- Directions: Could you repeat exactly the lines from the one containing "red apple: 3 -> 4" through the last line of the records, with no pictures?

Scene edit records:
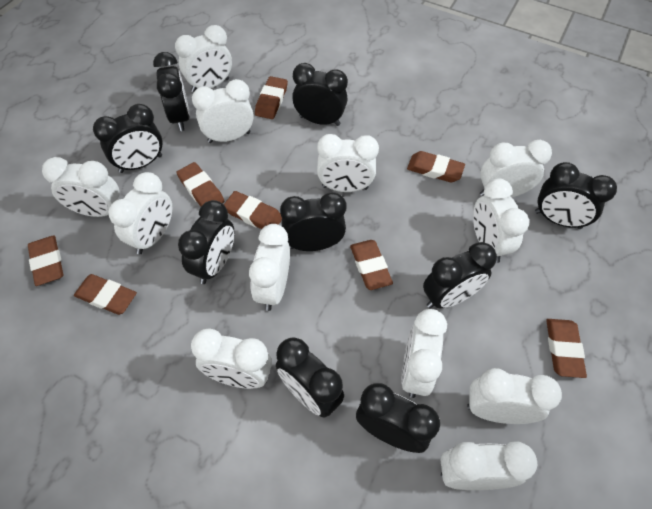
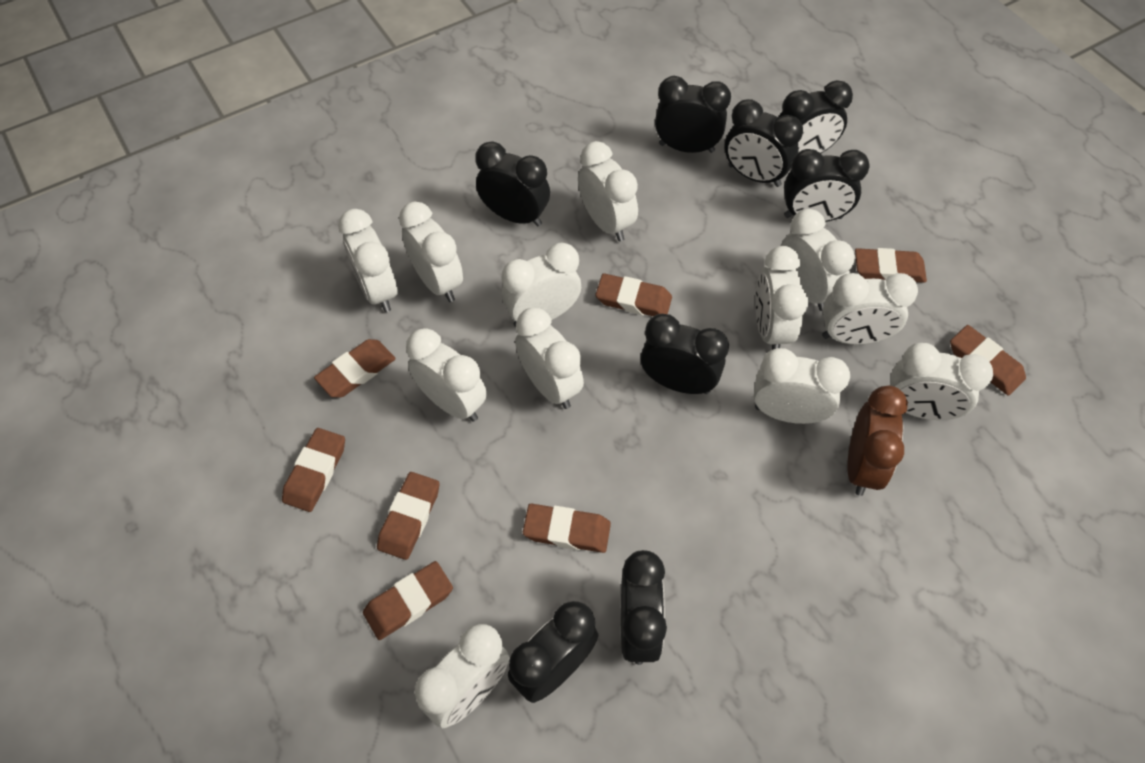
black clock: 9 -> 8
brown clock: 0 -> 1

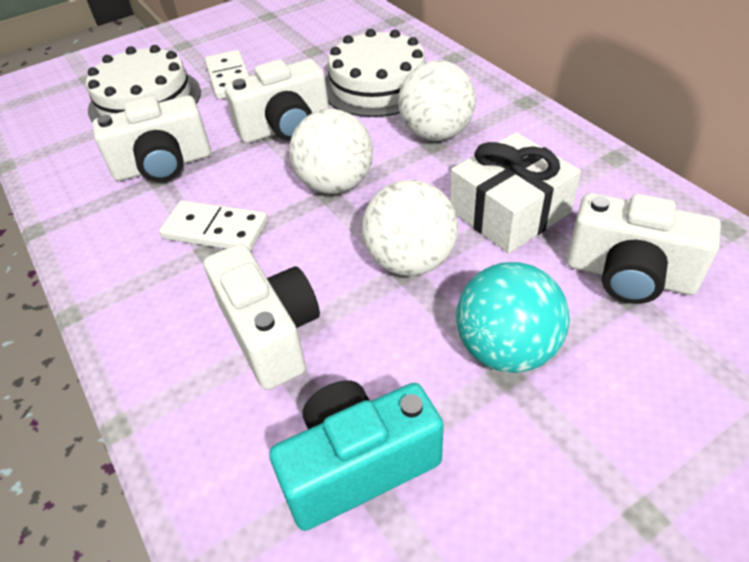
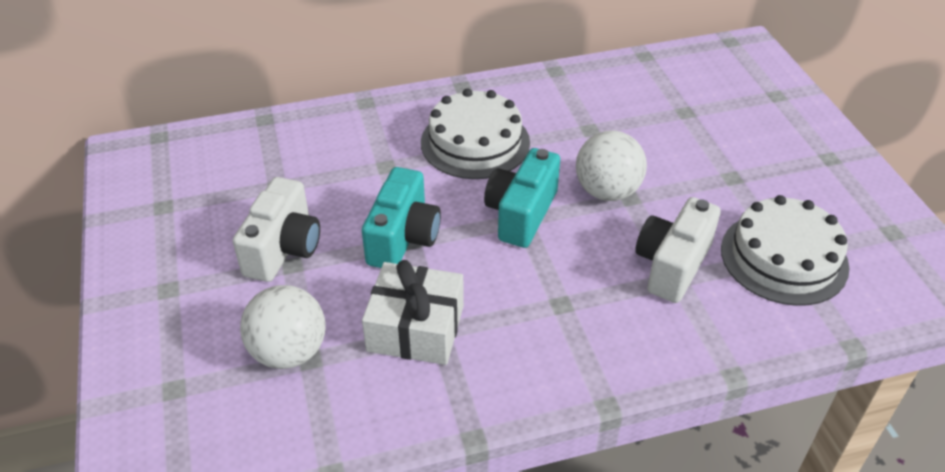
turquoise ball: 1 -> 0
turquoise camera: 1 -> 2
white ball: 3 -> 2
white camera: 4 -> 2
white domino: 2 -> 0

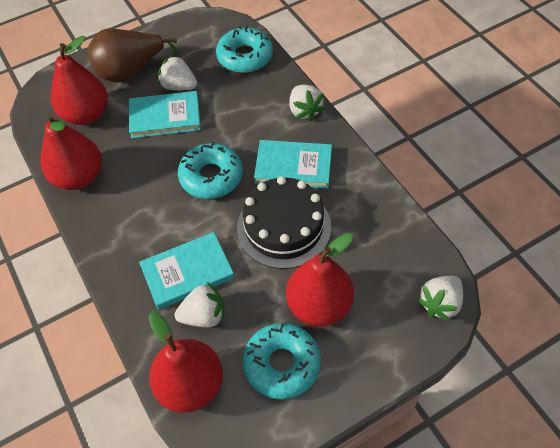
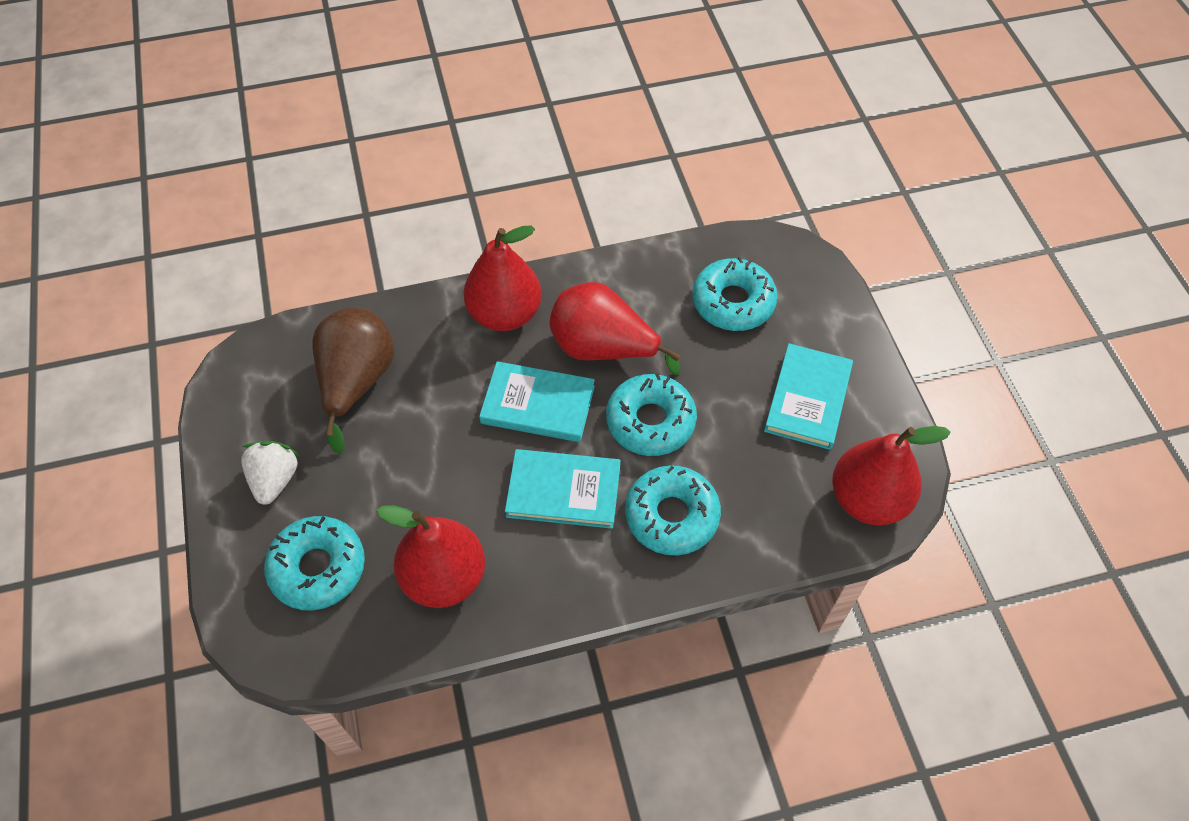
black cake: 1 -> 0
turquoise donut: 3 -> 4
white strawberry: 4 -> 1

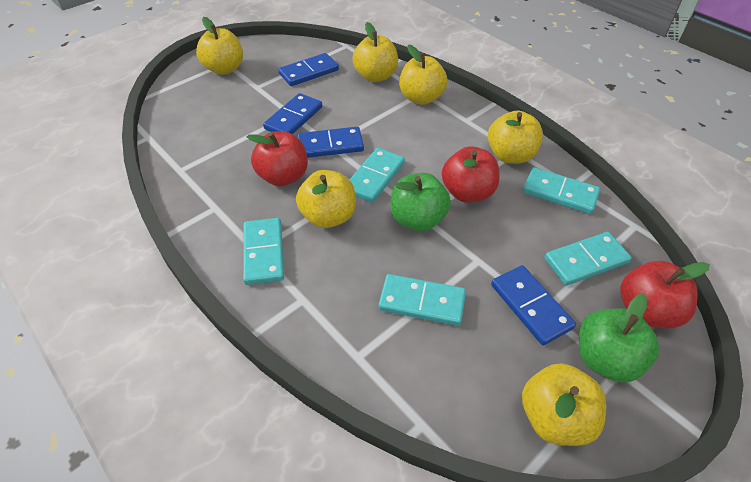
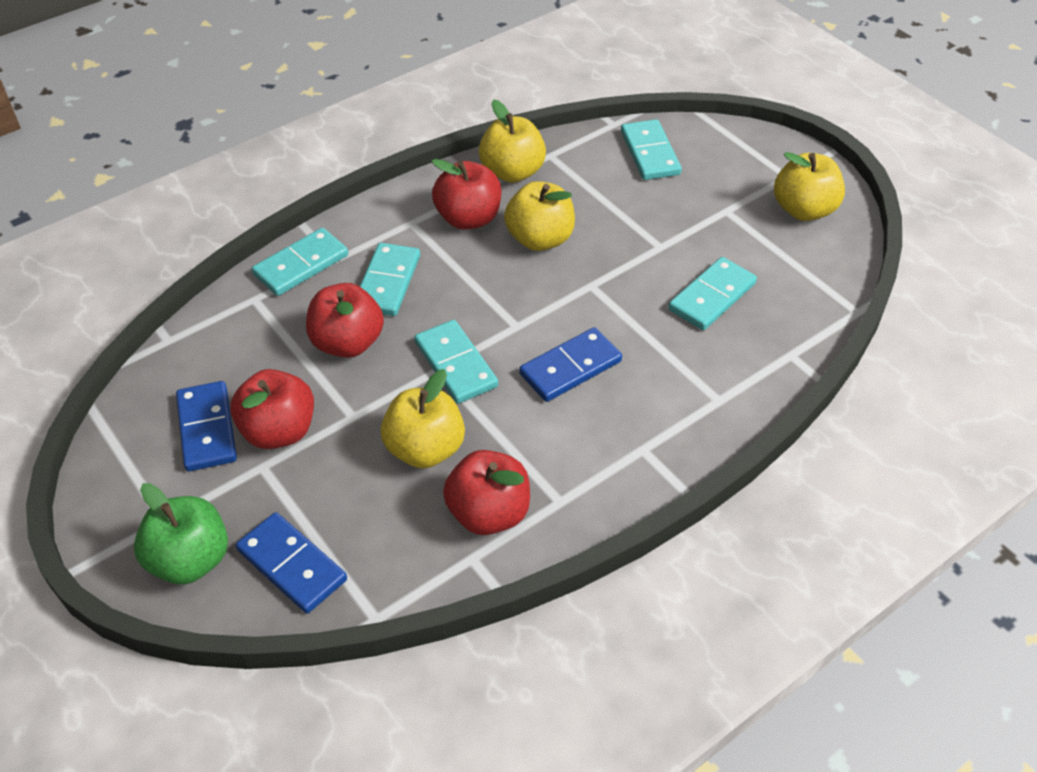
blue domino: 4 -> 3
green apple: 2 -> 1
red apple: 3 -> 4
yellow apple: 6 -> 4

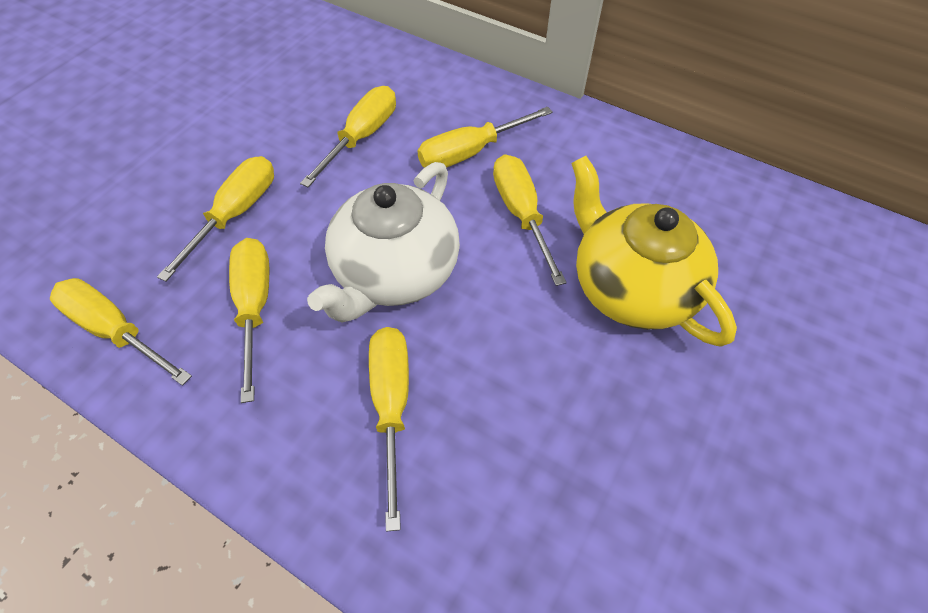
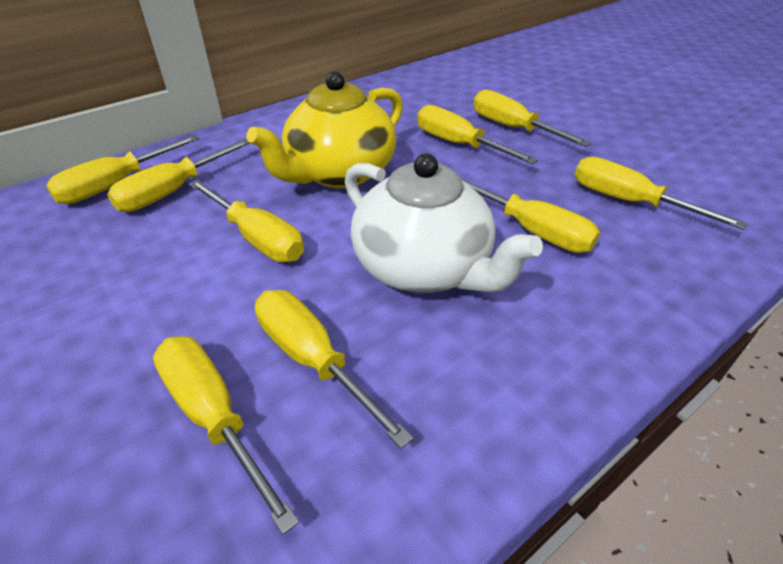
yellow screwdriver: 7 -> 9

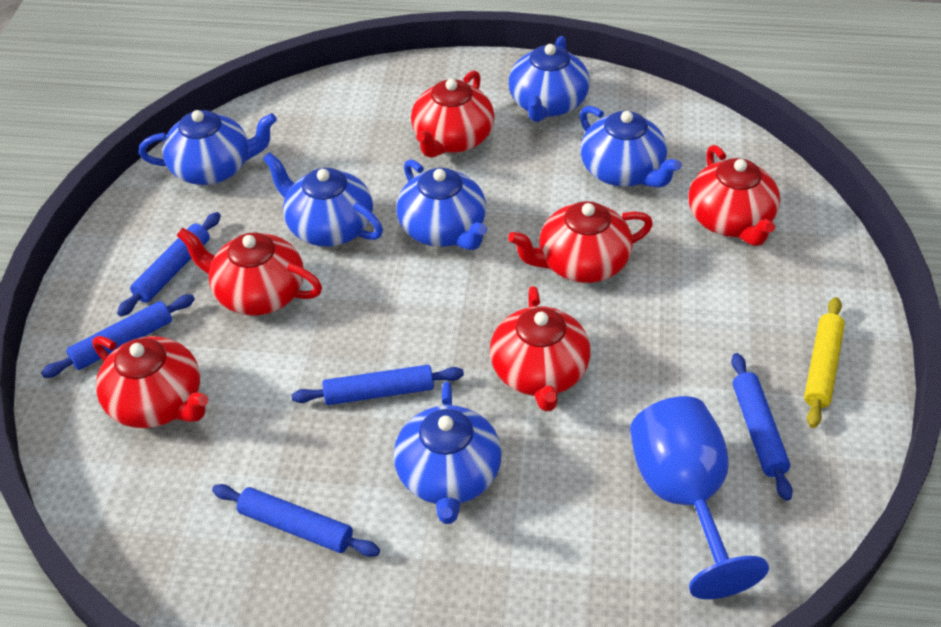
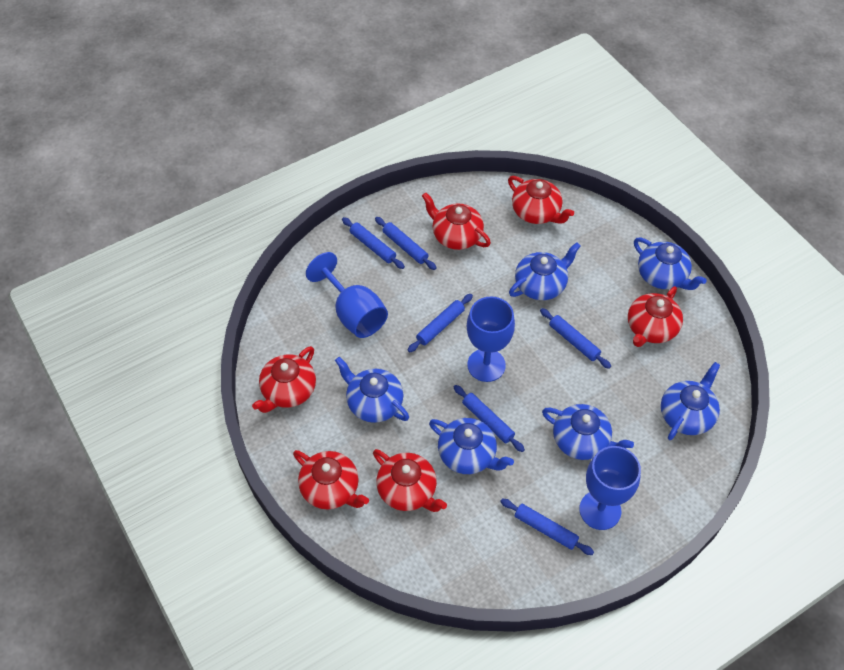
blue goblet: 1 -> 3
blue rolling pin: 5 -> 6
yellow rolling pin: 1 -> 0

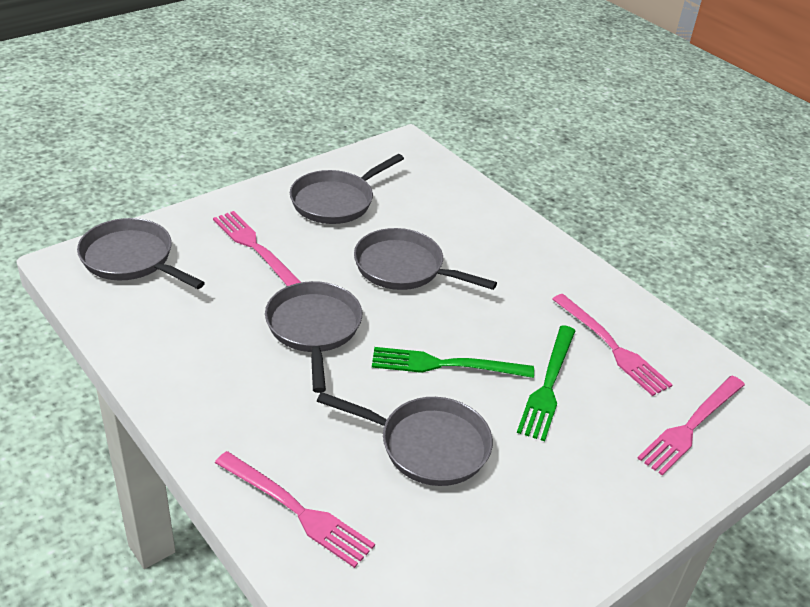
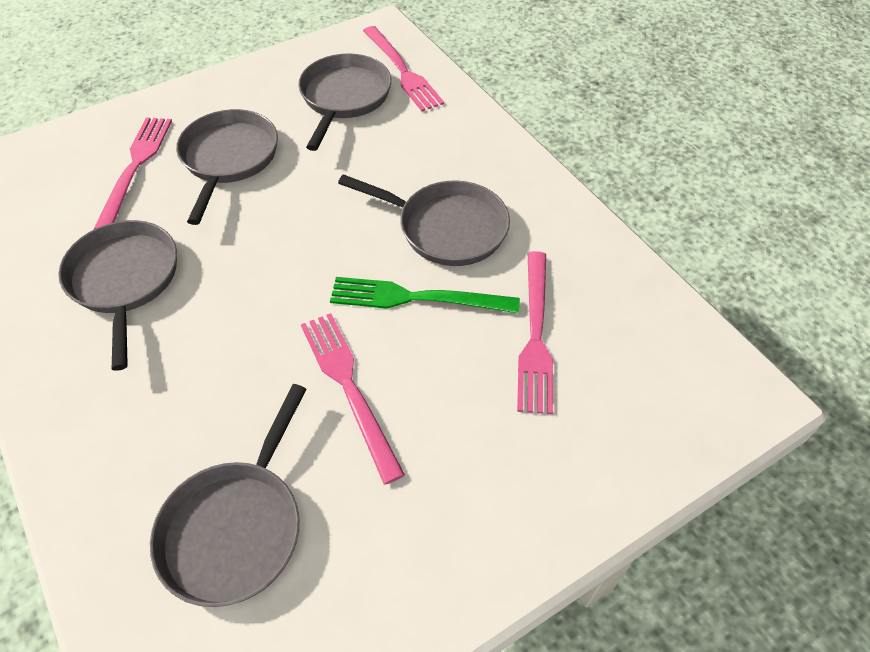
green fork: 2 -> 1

- Response to this exercise:
red apple: 3 -> 4
yellow apple: 6 -> 4

yellow screwdriver: 7 -> 9

blue goblet: 1 -> 3
blue rolling pin: 5 -> 6
yellow rolling pin: 1 -> 0

green fork: 2 -> 1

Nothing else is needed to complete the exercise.